● **EXERCISE REQUIREMENTS**: Copy every line of the records below that holds the word "rocket".

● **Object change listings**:

************

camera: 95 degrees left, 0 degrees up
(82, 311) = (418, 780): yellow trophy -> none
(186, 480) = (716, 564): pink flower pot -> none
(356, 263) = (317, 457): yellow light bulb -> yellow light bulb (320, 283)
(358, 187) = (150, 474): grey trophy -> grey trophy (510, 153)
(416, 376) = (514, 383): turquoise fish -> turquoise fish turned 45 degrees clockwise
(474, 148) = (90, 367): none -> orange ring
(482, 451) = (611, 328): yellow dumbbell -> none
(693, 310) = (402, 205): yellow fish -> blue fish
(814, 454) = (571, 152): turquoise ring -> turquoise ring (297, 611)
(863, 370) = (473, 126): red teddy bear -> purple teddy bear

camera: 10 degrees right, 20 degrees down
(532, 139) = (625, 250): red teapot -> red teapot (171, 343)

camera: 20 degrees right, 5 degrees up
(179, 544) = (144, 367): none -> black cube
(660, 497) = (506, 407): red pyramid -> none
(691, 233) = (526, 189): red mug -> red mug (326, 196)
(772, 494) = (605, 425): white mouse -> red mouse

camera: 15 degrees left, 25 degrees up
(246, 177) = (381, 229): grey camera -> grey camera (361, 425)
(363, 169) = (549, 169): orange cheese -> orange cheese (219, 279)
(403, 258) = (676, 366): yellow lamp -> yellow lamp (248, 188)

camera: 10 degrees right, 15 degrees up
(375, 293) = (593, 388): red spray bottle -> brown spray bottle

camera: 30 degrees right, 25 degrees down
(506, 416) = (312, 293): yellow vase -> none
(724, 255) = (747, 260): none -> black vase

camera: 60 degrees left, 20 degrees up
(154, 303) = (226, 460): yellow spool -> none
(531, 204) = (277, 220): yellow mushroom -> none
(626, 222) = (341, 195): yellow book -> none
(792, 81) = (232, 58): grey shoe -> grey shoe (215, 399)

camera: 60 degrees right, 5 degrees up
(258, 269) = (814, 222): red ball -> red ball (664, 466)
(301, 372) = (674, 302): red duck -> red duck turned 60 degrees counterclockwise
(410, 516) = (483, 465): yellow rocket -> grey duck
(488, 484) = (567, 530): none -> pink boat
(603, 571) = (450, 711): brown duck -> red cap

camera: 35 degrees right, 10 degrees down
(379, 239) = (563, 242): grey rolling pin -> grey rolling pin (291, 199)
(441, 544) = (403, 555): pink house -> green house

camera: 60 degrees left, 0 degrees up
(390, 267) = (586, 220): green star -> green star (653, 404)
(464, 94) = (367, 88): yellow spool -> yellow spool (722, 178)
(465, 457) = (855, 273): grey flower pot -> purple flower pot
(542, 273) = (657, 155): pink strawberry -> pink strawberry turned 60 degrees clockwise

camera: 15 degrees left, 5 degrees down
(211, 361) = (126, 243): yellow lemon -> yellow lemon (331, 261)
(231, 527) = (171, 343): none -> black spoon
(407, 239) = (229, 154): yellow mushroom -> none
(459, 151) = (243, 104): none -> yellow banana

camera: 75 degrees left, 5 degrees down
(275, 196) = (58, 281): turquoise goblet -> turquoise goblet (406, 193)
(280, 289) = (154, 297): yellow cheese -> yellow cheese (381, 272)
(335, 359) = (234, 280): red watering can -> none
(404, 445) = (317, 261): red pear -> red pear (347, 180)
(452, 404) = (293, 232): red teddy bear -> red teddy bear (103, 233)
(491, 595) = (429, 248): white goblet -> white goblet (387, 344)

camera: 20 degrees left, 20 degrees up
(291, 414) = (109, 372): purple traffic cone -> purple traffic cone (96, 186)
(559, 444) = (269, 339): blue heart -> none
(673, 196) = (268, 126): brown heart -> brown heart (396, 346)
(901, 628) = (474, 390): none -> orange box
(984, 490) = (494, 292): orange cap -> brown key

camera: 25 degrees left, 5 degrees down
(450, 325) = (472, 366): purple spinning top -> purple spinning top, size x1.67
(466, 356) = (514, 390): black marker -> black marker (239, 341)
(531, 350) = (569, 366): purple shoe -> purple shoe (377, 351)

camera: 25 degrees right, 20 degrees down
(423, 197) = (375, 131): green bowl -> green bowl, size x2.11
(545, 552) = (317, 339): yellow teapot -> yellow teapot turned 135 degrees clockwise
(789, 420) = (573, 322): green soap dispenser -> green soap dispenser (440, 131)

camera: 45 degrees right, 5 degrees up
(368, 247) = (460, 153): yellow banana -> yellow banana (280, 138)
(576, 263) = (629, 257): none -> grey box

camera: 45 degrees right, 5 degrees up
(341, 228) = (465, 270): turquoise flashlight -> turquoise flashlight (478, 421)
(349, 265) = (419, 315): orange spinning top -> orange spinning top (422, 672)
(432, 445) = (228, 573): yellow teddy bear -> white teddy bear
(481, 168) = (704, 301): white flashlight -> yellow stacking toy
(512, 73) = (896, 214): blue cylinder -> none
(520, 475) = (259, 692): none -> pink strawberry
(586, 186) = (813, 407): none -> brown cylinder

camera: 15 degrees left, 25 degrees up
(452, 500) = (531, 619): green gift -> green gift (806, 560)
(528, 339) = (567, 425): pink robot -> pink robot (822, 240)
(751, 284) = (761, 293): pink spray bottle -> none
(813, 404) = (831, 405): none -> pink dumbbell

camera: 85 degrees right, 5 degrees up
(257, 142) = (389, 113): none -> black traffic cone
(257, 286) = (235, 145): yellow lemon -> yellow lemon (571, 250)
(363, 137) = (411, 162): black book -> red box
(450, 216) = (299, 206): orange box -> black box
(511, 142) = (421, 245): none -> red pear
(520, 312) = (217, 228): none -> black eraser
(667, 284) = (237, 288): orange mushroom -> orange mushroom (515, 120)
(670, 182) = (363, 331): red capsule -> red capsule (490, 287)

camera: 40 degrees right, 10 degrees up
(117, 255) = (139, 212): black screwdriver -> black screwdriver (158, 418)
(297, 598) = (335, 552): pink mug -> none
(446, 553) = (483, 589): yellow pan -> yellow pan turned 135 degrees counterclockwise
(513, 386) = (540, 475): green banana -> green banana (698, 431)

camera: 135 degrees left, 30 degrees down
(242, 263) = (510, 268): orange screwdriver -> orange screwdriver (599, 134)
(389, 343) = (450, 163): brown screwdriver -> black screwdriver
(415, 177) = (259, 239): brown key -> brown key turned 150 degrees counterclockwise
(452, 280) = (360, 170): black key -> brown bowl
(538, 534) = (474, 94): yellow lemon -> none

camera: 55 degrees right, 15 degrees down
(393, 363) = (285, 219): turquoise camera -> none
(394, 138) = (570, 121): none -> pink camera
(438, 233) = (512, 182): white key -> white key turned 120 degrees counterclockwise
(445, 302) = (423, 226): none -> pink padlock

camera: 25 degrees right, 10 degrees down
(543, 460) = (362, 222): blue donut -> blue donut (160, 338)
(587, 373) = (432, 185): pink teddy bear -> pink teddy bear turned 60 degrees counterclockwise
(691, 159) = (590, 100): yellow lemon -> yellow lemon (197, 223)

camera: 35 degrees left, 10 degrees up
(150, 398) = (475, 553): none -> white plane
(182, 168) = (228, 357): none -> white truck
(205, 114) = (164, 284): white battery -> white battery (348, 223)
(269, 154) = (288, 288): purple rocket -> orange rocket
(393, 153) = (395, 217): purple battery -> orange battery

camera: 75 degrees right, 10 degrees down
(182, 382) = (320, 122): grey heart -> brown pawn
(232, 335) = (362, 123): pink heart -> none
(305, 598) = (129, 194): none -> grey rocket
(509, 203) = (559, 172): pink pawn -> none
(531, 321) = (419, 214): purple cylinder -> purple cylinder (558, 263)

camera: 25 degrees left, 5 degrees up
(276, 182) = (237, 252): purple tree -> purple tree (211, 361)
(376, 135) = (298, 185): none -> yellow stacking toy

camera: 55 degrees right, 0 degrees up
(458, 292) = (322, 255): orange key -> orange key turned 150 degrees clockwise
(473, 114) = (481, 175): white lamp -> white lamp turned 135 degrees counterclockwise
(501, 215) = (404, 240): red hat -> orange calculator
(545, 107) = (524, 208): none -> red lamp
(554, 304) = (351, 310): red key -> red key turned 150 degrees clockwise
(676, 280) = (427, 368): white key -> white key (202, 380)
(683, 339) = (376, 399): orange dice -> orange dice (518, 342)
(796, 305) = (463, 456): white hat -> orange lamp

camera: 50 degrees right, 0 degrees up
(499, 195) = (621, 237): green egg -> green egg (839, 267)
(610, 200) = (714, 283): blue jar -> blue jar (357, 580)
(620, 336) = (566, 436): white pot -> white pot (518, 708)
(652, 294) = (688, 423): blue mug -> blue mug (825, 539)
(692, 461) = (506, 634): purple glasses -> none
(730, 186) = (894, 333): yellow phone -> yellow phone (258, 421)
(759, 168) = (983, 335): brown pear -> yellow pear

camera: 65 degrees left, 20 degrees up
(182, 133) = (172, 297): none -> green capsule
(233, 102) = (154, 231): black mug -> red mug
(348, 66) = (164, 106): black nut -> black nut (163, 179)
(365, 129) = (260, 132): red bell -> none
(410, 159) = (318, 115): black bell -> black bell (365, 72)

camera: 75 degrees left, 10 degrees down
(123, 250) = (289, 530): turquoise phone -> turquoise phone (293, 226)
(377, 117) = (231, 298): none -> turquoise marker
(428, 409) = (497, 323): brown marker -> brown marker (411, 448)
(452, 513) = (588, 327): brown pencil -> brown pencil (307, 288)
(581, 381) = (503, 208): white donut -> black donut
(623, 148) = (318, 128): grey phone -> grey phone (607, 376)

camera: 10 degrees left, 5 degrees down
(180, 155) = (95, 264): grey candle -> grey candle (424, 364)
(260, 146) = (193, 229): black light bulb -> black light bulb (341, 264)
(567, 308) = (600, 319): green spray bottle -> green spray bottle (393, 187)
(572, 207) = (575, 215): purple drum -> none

************

● **ANSWER BELOW**:
(410, 516) = (483, 465): yellow rocket -> grey duck
(269, 154) = (288, 288): purple rocket -> orange rocket
(305, 598) = (129, 194): none -> grey rocket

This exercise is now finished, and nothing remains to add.